- TASK -
Among the entries below, how many lines contain "moved"? Answer with the number only.

[Scene image comparisons]
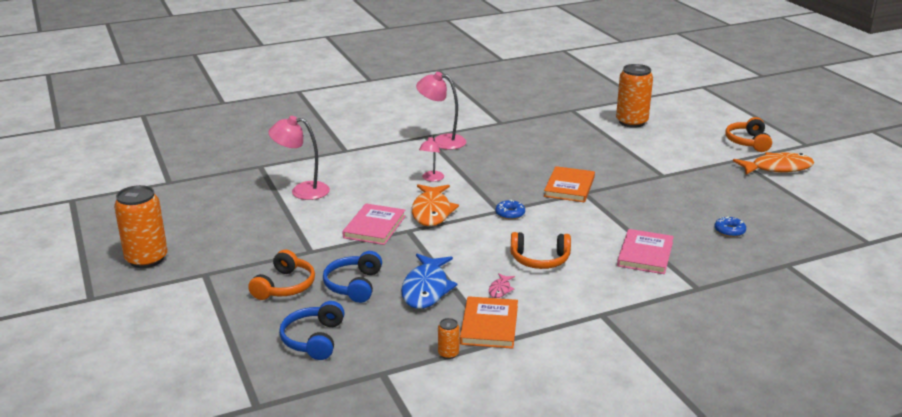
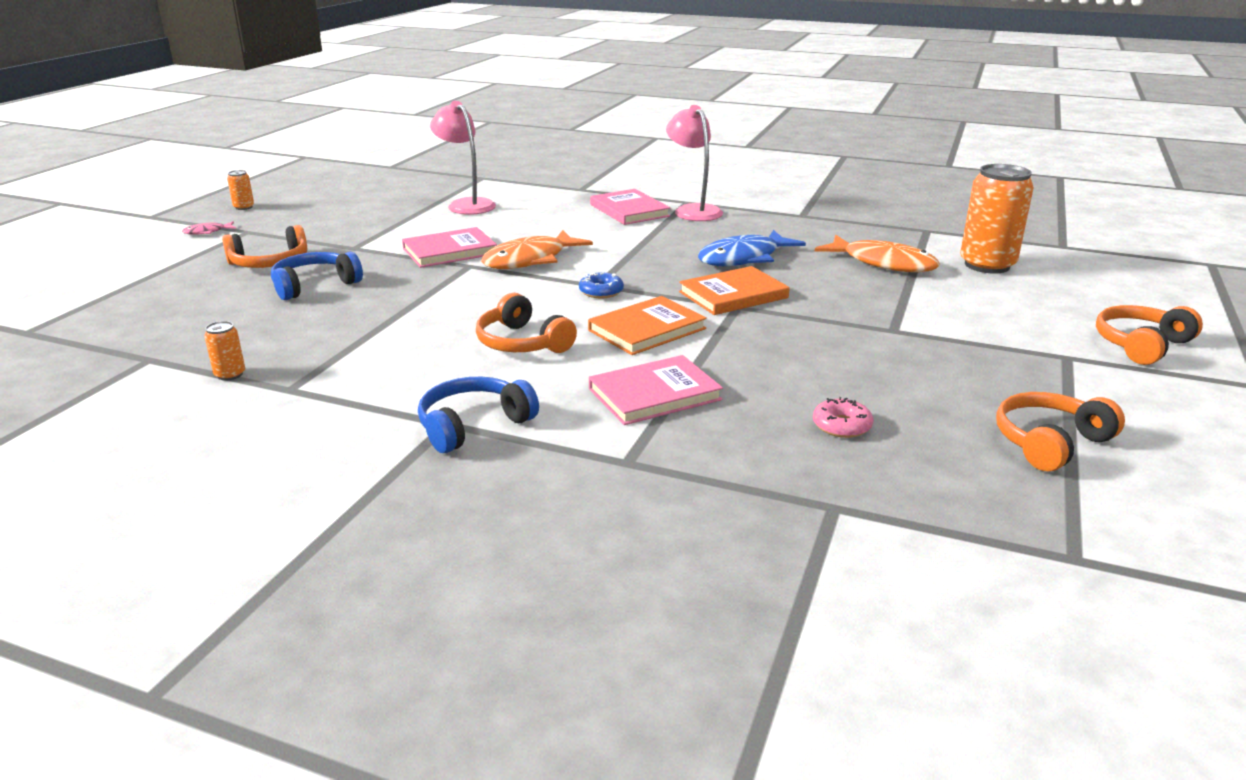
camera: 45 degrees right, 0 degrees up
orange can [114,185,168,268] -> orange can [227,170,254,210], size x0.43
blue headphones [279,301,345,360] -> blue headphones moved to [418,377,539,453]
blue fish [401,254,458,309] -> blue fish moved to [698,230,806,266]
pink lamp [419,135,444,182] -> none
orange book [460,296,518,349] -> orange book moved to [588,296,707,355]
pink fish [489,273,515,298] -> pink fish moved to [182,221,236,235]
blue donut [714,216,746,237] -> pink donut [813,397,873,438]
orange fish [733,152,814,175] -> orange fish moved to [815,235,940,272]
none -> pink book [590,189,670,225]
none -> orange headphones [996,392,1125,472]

- RESPONSE BOX -
5